Your output must be the line containing "teapot/blue <447 126" followed by every later line in the entries below, all copied exactly.

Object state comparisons
◇ ◇ ◇
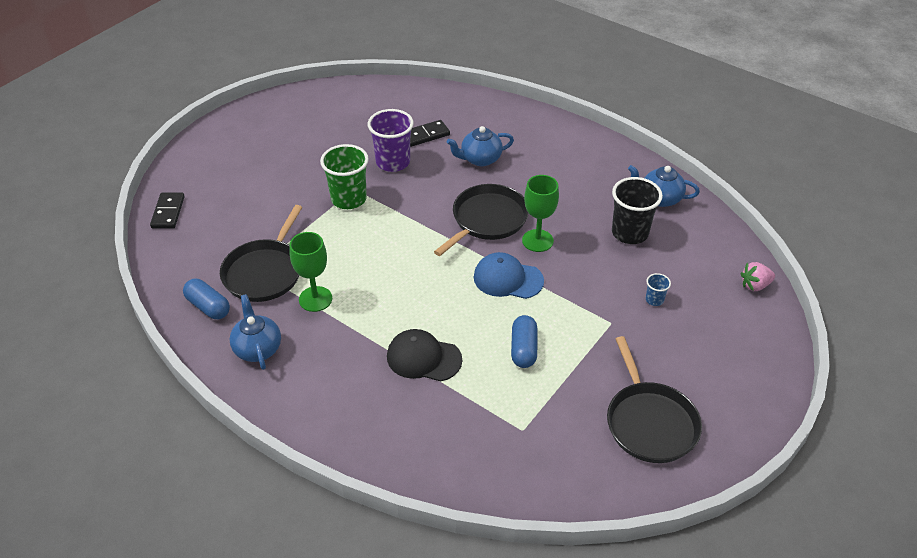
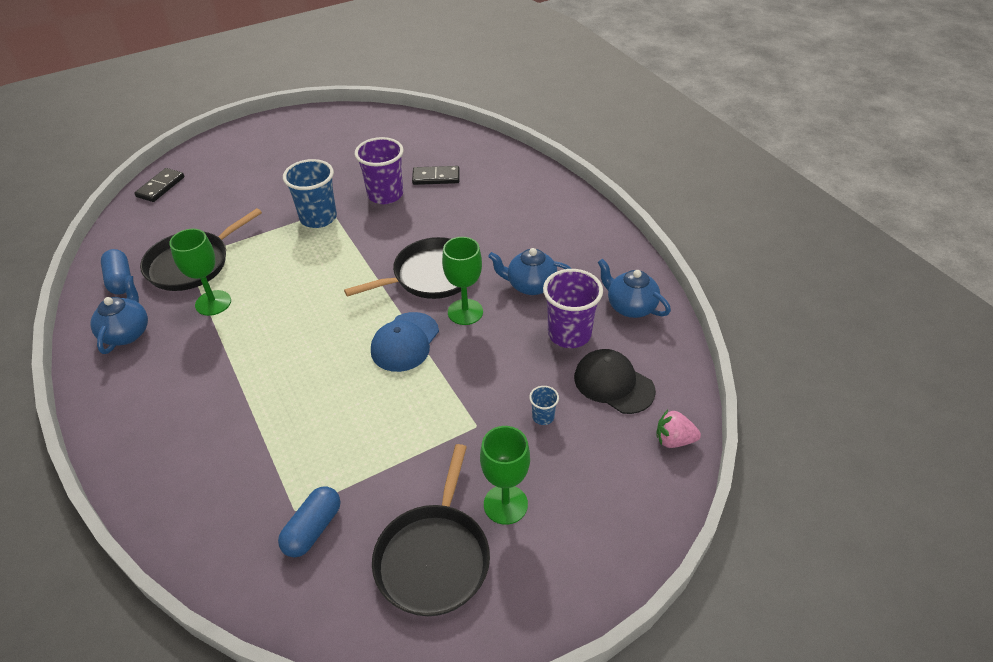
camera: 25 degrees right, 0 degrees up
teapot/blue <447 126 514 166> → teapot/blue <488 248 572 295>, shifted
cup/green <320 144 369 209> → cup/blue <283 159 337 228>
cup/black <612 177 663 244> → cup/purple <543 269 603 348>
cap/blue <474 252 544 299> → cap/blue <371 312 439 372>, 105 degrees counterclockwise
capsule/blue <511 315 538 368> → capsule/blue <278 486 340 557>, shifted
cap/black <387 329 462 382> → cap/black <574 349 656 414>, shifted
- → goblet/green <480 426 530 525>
◇ ◇ ◇
* [Exercise answer]
teapot/blue <447 126 514 166> → teapot/blue <488 248 572 295>, shifted
cup/green <320 144 369 209> → cup/blue <283 159 337 228>
cup/black <612 177 663 244> → cup/purple <543 269 603 348>
cap/blue <474 252 544 299> → cap/blue <371 312 439 372>, 105 degrees counterclockwise
capsule/blue <511 315 538 368> → capsule/blue <278 486 340 557>, shifted
cap/black <387 329 462 382> → cap/black <574 349 656 414>, shifted
- → goblet/green <480 426 530 525>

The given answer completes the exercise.